= EXERCISE PROMPT =
Please copy out each line of the entries in which "buffer" appears.

= DATA TO EXAMINE =
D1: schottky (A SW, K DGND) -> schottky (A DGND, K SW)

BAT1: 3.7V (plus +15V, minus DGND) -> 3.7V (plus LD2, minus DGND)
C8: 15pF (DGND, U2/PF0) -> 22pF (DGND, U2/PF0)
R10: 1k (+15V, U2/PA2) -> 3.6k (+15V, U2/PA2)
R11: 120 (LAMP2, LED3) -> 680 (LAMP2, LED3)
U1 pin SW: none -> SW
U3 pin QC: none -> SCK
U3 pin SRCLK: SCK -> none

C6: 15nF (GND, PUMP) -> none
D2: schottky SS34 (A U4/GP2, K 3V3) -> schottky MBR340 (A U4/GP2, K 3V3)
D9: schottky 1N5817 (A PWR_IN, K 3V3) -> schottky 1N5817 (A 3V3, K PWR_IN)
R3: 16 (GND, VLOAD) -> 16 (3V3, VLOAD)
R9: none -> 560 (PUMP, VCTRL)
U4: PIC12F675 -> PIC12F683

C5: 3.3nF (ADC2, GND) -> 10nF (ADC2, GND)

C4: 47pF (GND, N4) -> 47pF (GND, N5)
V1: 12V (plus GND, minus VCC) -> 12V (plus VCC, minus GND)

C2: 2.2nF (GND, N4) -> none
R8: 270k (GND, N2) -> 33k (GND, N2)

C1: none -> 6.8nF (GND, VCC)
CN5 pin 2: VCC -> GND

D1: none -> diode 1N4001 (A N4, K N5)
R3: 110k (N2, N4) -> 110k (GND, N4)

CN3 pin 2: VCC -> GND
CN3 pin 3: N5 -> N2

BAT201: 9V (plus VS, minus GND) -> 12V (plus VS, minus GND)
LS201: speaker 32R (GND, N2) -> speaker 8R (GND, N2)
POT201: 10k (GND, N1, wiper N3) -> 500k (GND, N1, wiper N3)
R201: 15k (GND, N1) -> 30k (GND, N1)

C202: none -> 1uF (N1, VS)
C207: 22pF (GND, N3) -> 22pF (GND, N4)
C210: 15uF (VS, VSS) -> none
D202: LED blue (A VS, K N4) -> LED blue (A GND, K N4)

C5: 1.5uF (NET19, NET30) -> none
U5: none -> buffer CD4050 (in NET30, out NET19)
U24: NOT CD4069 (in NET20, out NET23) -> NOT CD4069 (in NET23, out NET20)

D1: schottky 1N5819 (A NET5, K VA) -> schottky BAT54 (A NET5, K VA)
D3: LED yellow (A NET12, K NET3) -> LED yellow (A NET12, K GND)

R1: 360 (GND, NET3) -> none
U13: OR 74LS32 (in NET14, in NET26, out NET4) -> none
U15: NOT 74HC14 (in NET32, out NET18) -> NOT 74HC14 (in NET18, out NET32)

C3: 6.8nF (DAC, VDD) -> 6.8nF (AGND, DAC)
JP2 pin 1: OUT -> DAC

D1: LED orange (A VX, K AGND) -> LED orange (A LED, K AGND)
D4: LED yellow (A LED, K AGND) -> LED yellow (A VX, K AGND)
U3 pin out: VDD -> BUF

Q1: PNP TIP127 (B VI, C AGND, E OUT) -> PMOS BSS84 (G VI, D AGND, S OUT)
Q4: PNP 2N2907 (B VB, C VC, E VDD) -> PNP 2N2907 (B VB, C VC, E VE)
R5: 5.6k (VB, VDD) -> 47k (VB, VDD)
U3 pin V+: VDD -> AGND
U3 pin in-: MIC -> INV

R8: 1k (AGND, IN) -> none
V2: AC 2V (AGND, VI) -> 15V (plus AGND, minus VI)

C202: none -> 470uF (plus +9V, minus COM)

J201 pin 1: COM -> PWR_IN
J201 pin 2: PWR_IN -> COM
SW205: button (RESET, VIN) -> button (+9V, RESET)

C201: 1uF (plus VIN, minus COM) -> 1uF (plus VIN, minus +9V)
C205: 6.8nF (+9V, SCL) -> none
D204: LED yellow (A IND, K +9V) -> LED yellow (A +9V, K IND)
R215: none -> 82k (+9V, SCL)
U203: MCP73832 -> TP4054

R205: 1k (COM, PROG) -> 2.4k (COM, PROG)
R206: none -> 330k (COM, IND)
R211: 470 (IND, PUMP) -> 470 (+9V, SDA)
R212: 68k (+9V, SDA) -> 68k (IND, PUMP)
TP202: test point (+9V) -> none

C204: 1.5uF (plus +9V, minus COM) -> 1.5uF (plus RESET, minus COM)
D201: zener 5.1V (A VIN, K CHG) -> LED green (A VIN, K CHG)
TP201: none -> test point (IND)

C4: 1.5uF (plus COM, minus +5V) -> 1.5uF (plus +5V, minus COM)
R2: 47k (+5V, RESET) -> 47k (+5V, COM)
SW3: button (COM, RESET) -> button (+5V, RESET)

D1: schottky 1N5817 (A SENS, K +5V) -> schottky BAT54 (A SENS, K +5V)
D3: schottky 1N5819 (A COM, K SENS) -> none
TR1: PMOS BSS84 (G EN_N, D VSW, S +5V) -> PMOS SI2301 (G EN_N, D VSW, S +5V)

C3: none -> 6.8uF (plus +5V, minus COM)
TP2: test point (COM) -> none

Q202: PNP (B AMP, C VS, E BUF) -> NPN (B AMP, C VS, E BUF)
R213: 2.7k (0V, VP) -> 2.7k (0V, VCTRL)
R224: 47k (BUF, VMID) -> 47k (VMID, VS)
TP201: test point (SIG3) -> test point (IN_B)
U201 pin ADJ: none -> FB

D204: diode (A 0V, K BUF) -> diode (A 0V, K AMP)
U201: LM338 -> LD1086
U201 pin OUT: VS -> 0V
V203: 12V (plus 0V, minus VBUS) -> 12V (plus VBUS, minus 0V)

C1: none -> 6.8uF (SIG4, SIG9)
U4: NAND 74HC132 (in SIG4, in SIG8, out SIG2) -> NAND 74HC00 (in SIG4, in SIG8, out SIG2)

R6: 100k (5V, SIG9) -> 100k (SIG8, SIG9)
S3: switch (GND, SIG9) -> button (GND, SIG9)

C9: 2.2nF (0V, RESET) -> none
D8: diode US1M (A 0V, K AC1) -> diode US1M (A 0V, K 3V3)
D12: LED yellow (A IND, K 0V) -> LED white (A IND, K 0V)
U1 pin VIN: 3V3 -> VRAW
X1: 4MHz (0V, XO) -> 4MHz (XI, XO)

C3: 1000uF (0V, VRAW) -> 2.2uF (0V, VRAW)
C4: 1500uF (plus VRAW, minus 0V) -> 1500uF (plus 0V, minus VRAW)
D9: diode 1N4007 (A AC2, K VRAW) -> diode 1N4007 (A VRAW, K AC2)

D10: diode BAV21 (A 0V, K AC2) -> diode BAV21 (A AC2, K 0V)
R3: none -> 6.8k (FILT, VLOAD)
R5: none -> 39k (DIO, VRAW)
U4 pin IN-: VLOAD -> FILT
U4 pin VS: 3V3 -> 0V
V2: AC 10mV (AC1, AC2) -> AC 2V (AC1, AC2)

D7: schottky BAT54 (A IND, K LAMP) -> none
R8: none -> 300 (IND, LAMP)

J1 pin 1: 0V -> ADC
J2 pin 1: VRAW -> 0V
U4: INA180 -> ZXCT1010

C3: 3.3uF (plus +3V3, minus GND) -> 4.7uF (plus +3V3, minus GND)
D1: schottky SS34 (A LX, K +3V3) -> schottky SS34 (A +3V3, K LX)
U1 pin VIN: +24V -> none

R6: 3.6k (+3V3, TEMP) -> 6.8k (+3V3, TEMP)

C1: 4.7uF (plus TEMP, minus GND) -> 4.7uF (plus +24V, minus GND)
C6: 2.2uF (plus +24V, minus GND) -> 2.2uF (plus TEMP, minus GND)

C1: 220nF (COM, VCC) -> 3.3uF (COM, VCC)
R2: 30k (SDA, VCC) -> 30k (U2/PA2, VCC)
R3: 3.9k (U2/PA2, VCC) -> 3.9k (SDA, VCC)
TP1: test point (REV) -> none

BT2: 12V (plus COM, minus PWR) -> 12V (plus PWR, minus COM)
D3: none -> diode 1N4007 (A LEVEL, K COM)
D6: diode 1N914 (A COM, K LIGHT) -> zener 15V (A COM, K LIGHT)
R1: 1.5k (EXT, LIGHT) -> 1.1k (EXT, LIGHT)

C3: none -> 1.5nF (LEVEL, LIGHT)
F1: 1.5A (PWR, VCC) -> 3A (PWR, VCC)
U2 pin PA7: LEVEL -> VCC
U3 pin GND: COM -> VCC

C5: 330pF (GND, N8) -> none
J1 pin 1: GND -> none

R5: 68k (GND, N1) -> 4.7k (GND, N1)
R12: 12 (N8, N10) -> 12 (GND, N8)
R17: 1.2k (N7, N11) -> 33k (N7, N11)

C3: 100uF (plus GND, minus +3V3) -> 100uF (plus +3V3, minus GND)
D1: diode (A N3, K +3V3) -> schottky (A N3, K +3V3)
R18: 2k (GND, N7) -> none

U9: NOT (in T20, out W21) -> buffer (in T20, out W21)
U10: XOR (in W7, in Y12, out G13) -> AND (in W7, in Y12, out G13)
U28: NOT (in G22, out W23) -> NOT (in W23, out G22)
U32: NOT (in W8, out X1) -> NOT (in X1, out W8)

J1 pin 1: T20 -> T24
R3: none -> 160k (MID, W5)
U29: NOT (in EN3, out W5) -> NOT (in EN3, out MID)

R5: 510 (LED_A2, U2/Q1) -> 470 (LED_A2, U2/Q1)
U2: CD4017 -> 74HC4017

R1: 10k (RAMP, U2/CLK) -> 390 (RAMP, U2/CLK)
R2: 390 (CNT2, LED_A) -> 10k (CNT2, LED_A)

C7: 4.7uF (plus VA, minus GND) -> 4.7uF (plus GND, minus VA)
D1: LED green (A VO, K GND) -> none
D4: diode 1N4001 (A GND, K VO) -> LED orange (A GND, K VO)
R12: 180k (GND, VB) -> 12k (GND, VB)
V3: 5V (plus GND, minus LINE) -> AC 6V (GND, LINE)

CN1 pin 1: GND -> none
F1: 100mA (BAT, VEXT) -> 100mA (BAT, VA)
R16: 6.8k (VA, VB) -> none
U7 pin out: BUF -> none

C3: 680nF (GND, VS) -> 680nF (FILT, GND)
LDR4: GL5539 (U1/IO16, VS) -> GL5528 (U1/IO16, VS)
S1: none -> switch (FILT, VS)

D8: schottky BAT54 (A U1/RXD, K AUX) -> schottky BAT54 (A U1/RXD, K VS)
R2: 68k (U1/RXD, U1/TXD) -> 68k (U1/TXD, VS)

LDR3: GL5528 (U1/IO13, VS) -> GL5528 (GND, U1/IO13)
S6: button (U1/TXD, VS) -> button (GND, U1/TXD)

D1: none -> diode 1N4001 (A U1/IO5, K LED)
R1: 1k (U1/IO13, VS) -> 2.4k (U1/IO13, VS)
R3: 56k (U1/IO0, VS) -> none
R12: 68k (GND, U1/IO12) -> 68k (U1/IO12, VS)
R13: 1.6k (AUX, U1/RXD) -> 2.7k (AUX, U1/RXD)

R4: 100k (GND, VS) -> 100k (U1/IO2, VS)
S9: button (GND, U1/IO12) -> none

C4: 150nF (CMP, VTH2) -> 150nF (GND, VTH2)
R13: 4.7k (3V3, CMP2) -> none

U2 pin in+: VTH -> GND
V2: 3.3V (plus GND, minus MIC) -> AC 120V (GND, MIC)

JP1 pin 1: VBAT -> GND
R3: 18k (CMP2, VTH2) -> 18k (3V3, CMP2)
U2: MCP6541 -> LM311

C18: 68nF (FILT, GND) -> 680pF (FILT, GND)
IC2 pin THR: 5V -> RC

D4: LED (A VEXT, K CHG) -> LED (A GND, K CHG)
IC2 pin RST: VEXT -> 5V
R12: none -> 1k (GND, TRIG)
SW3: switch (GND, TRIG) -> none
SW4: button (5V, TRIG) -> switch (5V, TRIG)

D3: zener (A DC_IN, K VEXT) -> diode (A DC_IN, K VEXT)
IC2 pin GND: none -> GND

= OUTPUT FOR THIS TASK =
U5: none -> buffer CD4050 (in NET30, out NET19)
U9: NOT (in T20, out W21) -> buffer (in T20, out W21)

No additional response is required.